*** Begin section ***

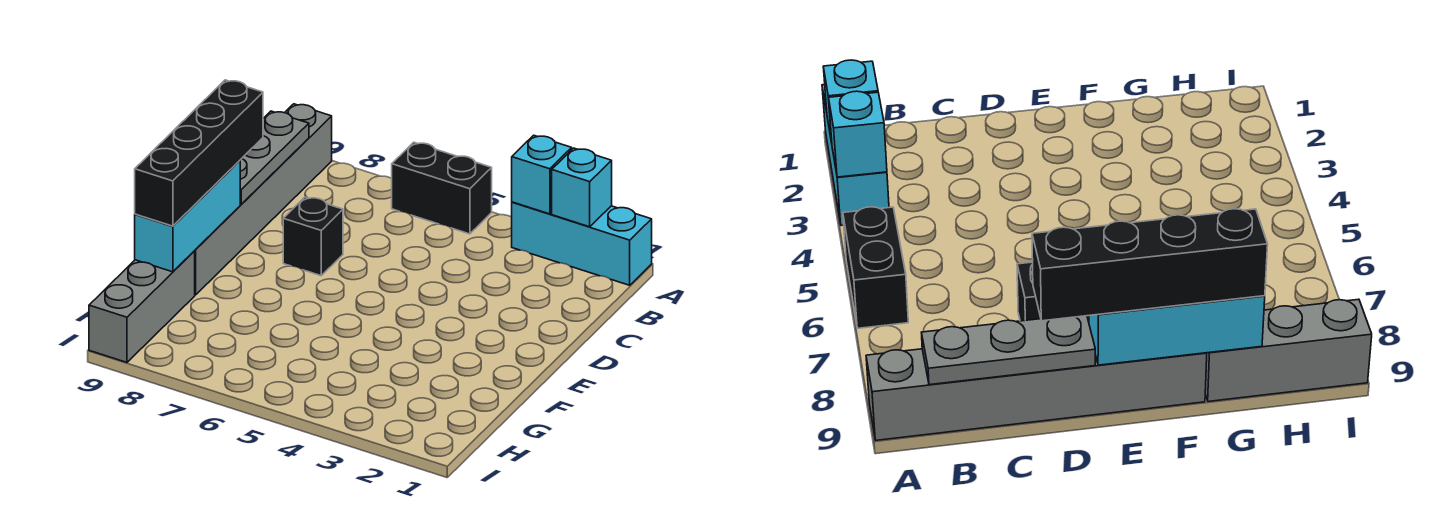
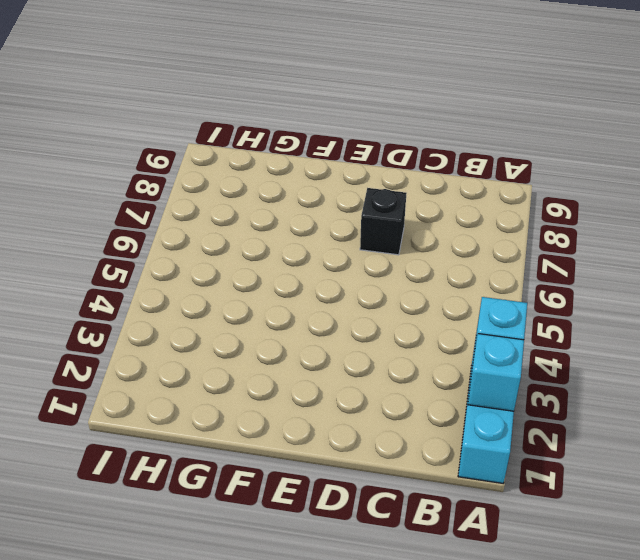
none -> black 1x2 brick [392,142,492,234]
none -> grey 1x6 brick [195,104,332,295]

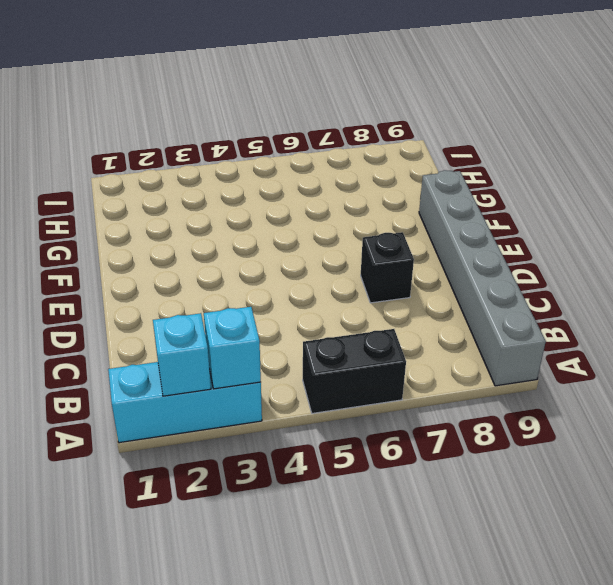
none -> grey 1x3 brick [89,251,195,362]
none -> grey 1x3 plate [240,111,309,204]

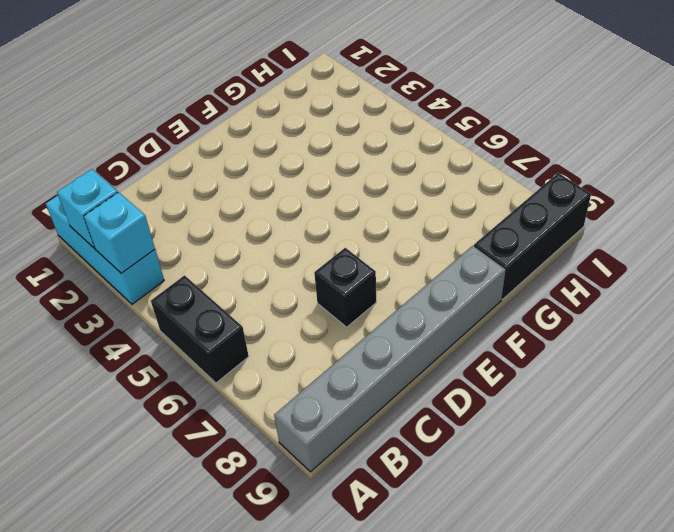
black 1x3 brick [474,173,591,299] -> grey 1x3 brick [89,251,195,362]
none -> grey 1x3 plate [240,111,309,204]
none -> cyan 1x3 brick [135,161,240,272]

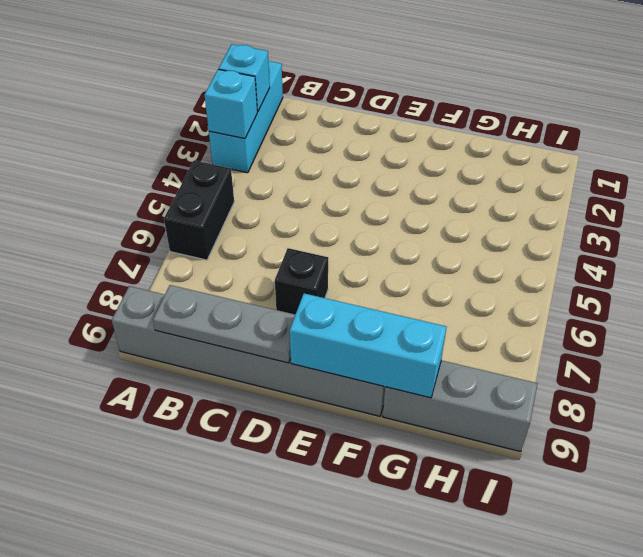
none -> black 1x4 brick [135,80,263,226]

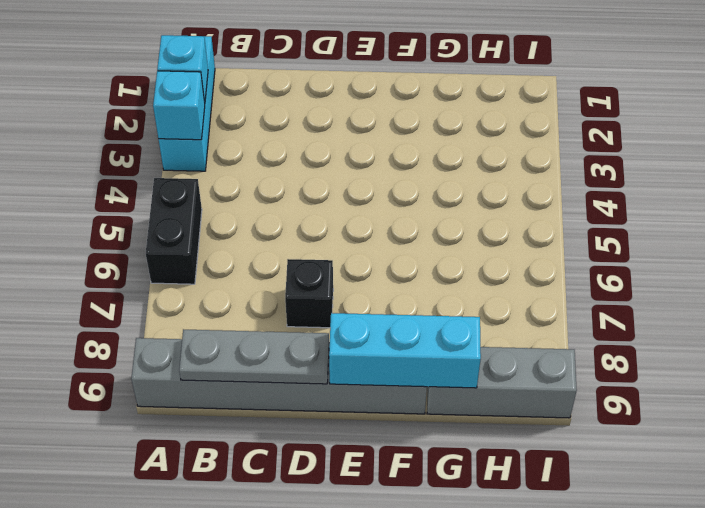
none -> black 1x4 brick [135,80,263,226]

*** End section ***

Task details |
Each line above that has the word "grey" must be copied.

Output of the exercise |
none -> grey 1x6 brick [195,104,332,295]
none -> grey 1x3 brick [89,251,195,362]
none -> grey 1x3 plate [240,111,309,204]
black 1x3 brick [474,173,591,299] -> grey 1x3 brick [89,251,195,362]
none -> grey 1x3 plate [240,111,309,204]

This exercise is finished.